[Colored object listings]
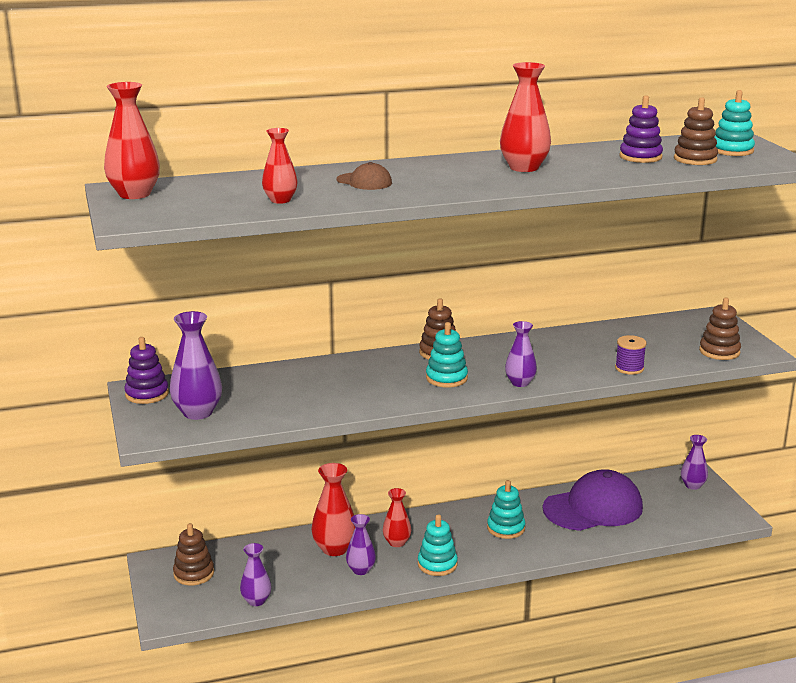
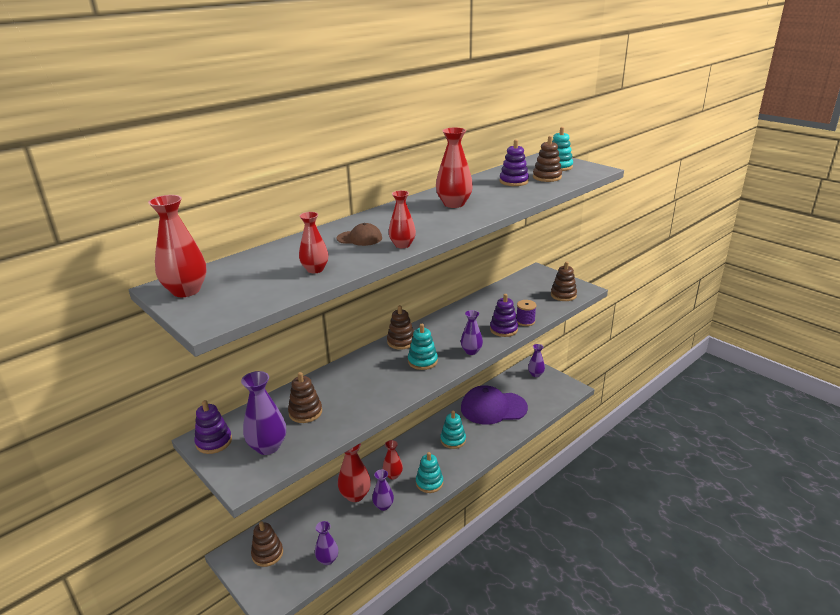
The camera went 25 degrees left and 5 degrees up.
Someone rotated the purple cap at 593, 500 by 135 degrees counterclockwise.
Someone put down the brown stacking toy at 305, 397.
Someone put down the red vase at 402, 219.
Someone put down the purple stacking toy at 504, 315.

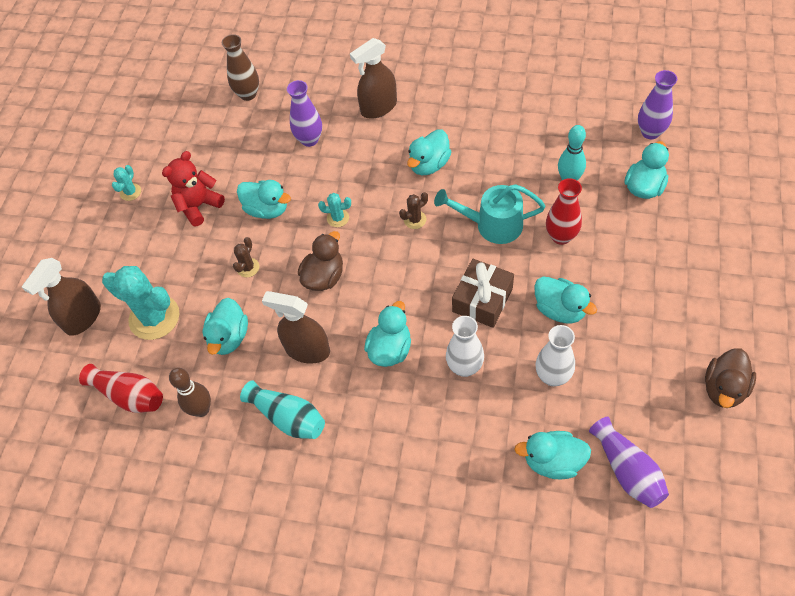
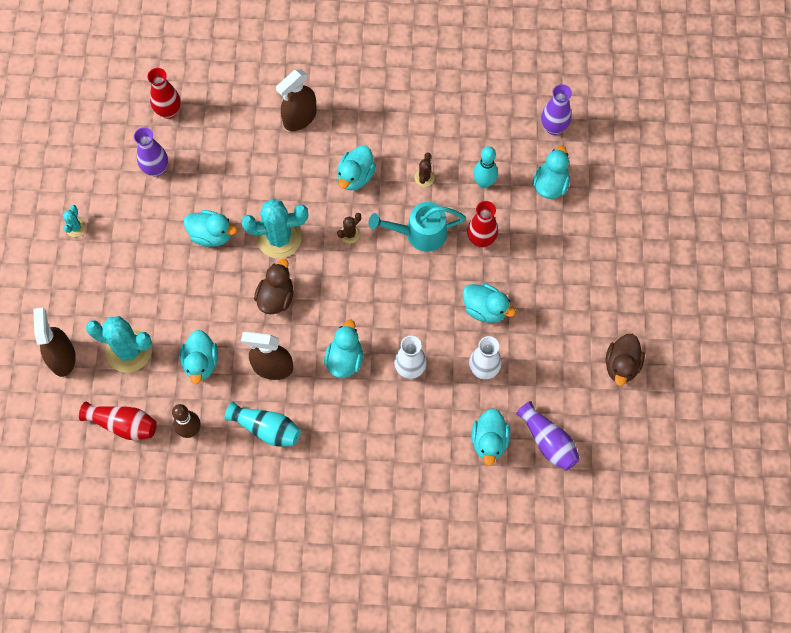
The camera went 15 degrees left and 10 degrees up.
Someone rotated the brown spray bottle at 61, 297 by 150 degrees clockwise.
Someone took away the red teddy bear at 193, 188.
Someone repainted the brown vase at 240, 67, which became the red vase at 164, 93.
Someone carried the brown cactus from 246, 257 to 424, 169.
Someone carried the purple vase from 304, 113 to 151, 152.
Someone scaled the turquoise cactus at 334, 210 by 2.16.
Someone took away the brown gift at 483, 293.
Someone rotated the turquoise duck at 552, 455 by 75 degrees counterclockwise.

◆ **What to produce**
Leave the images behind and write out every entry exactly.

◆ **Expected output**
The camera went 25 degrees left and 5 degrees up.
Someone rotated the purple cap at 593, 500 by 135 degrees counterclockwise.
Someone put down the brown stacking toy at 305, 397.
Someone put down the red vase at 402, 219.
Someone put down the purple stacking toy at 504, 315.

The camera went 15 degrees left and 10 degrees up.
Someone rotated the brown spray bottle at 61, 297 by 150 degrees clockwise.
Someone took away the red teddy bear at 193, 188.
Someone repainted the brown vase at 240, 67, which became the red vase at 164, 93.
Someone carried the brown cactus from 246, 257 to 424, 169.
Someone carried the purple vase from 304, 113 to 151, 152.
Someone scaled the turquoise cactus at 334, 210 by 2.16.
Someone took away the brown gift at 483, 293.
Someone rotated the turquoise duck at 552, 455 by 75 degrees counterclockwise.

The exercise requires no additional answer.